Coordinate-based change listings
————
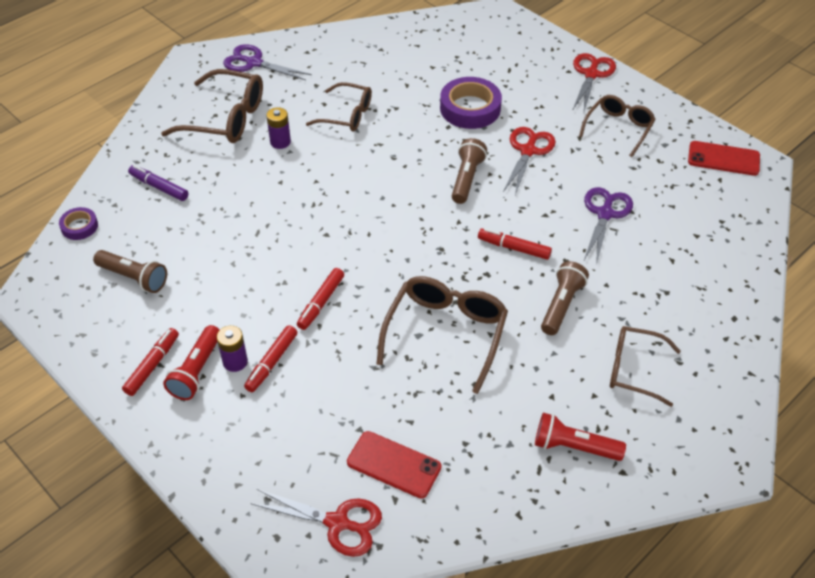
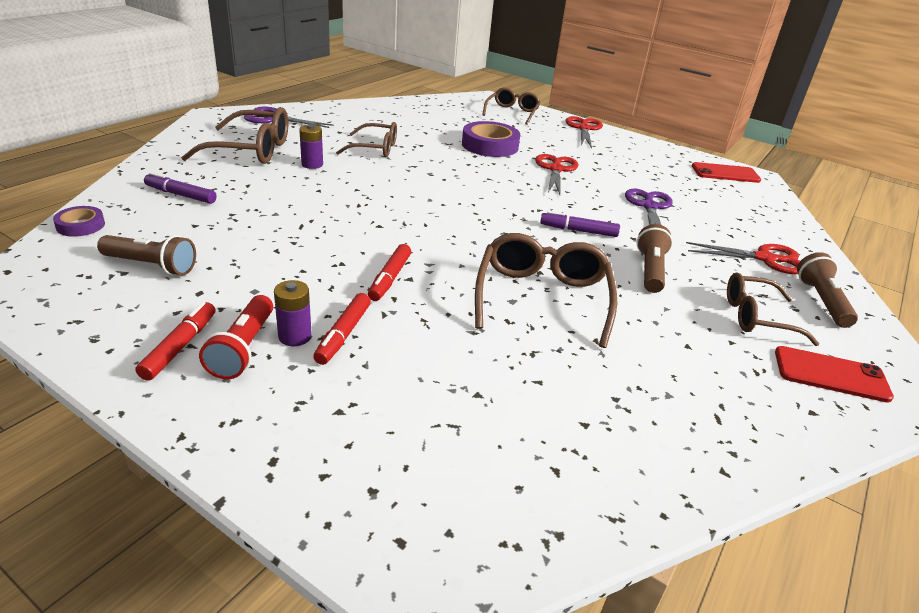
camera: 15 degrees left, 15 degrees down
(338, 523) = (488, 510): red scissors -> red scissors (765, 259)
(394, 465) = (537, 430): red phone -> red phone (831, 374)
(467, 179) = (508, 186): brown flashlight -> brown flashlight (821, 301)
(514, 248) = (578, 231): red marker -> purple marker
(574, 447) = (742, 391): red flashlight -> none
(618, 128) = (626, 157): brown glasses -> brown glasses (512, 112)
————
Reproduce exactly every line between the line with "(467, 179) = (508, 186): brown" and the last line of the records above, both included.

(467, 179) = (508, 186): brown flashlight -> brown flashlight (821, 301)
(514, 248) = (578, 231): red marker -> purple marker
(574, 447) = (742, 391): red flashlight -> none
(618, 128) = (626, 157): brown glasses -> brown glasses (512, 112)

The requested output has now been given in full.